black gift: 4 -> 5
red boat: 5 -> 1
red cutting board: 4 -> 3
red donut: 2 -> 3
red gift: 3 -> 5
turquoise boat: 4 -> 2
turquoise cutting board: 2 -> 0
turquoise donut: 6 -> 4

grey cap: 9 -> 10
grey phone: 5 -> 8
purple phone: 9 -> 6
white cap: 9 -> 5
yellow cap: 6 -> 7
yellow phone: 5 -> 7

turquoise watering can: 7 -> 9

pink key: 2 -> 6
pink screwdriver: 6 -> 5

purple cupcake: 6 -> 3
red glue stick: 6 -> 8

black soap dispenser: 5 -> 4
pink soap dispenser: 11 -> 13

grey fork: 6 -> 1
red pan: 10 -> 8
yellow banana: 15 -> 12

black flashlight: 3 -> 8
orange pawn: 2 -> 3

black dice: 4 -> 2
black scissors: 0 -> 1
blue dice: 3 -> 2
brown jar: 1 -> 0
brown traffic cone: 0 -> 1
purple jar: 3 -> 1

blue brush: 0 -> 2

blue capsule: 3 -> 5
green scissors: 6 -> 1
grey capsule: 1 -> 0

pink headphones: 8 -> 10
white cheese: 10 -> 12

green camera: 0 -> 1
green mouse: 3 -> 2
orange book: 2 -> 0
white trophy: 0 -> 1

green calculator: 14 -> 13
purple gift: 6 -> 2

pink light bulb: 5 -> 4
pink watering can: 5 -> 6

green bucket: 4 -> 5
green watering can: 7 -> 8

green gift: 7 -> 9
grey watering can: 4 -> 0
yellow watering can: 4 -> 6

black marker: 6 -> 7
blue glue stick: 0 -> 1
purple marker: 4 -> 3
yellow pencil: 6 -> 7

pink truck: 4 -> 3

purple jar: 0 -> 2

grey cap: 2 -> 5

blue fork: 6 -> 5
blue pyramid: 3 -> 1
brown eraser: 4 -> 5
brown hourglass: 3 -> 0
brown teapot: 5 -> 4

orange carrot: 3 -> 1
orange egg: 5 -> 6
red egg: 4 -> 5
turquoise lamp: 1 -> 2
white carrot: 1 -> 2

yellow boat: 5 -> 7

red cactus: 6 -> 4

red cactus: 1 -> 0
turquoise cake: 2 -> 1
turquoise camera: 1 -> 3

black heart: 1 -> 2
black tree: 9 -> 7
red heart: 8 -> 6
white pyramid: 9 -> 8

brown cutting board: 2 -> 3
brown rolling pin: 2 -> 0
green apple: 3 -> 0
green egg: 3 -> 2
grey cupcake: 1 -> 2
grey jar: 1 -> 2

══════════════════════════════

**WORK TASK**
For each line above that contains the word "watering", give the line as it is written.

**ANSWER BOX**
turquoise watering can: 7 -> 9
pink watering can: 5 -> 6
green watering can: 7 -> 8
grey watering can: 4 -> 0
yellow watering can: 4 -> 6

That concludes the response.